--- RECORDS TO USE Enclosed Below ---

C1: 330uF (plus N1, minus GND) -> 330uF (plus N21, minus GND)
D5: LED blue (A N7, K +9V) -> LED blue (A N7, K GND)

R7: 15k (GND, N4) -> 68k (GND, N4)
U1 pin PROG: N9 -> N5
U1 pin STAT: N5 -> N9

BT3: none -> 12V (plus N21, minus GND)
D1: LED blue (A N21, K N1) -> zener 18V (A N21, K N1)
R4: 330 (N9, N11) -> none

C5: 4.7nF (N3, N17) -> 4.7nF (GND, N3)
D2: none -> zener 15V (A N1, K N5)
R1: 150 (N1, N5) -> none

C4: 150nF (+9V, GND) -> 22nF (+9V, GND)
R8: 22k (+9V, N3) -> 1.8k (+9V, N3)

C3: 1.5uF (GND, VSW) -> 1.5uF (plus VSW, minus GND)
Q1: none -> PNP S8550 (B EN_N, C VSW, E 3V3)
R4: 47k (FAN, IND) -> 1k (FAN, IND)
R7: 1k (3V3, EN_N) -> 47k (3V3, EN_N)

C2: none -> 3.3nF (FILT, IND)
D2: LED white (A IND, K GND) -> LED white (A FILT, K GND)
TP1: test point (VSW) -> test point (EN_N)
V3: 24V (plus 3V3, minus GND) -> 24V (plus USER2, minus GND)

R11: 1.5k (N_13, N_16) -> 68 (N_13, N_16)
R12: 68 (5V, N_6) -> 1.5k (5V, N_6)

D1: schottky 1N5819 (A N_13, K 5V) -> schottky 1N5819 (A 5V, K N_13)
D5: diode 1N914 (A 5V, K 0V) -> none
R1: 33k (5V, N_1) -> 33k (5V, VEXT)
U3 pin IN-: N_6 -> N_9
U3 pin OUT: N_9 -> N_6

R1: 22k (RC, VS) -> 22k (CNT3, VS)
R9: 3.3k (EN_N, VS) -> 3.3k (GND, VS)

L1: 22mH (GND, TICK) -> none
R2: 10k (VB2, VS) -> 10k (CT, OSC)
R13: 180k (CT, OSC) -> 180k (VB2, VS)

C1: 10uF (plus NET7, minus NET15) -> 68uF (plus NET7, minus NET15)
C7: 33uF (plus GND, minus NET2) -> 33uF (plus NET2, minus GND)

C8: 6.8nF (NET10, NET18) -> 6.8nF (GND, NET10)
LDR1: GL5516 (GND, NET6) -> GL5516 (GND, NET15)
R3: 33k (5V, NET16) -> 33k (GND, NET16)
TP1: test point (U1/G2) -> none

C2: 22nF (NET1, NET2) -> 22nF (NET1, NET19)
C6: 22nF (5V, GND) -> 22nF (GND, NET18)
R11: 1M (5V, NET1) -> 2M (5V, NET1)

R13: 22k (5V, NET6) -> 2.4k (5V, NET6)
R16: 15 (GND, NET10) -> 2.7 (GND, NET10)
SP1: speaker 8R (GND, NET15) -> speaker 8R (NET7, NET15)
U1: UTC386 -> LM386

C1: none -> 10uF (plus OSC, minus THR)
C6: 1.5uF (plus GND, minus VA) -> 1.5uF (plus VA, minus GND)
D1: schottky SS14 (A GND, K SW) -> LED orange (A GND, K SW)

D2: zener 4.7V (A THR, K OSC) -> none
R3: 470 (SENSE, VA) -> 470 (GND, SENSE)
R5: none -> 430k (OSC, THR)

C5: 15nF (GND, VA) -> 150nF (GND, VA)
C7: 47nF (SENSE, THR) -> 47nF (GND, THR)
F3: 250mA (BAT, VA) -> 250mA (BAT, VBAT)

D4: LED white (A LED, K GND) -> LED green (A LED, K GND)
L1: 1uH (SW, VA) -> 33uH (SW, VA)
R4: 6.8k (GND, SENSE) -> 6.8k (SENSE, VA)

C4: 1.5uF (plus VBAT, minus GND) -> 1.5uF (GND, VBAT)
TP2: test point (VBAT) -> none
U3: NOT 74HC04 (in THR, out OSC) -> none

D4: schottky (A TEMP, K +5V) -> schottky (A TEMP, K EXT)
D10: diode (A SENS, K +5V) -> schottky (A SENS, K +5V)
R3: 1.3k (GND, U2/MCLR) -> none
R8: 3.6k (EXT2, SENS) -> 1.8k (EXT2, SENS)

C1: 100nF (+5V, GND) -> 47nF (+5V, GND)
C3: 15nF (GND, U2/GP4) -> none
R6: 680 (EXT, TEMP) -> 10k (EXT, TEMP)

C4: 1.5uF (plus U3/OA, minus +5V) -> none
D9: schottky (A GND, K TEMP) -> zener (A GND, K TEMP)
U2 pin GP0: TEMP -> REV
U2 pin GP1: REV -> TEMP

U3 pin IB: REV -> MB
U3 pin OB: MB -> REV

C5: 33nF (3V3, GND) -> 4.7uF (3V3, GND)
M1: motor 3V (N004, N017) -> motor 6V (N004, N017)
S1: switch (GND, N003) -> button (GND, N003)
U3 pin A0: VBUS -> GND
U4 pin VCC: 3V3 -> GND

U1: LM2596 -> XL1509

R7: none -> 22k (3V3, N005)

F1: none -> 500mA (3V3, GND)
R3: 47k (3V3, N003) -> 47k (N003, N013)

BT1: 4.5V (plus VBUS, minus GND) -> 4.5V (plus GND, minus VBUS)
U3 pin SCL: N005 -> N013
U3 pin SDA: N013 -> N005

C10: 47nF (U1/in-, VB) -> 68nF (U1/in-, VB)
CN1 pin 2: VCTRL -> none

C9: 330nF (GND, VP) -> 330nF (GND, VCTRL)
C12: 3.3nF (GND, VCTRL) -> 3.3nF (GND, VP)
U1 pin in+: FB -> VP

--- End of Enclosed RECORDS TO USE ---

▶ [THE TASK]: Determine how many lines in the preceding records include the word "SENSE". The answer is that number alone.

▶ [SOLVED PROBLEM]: 3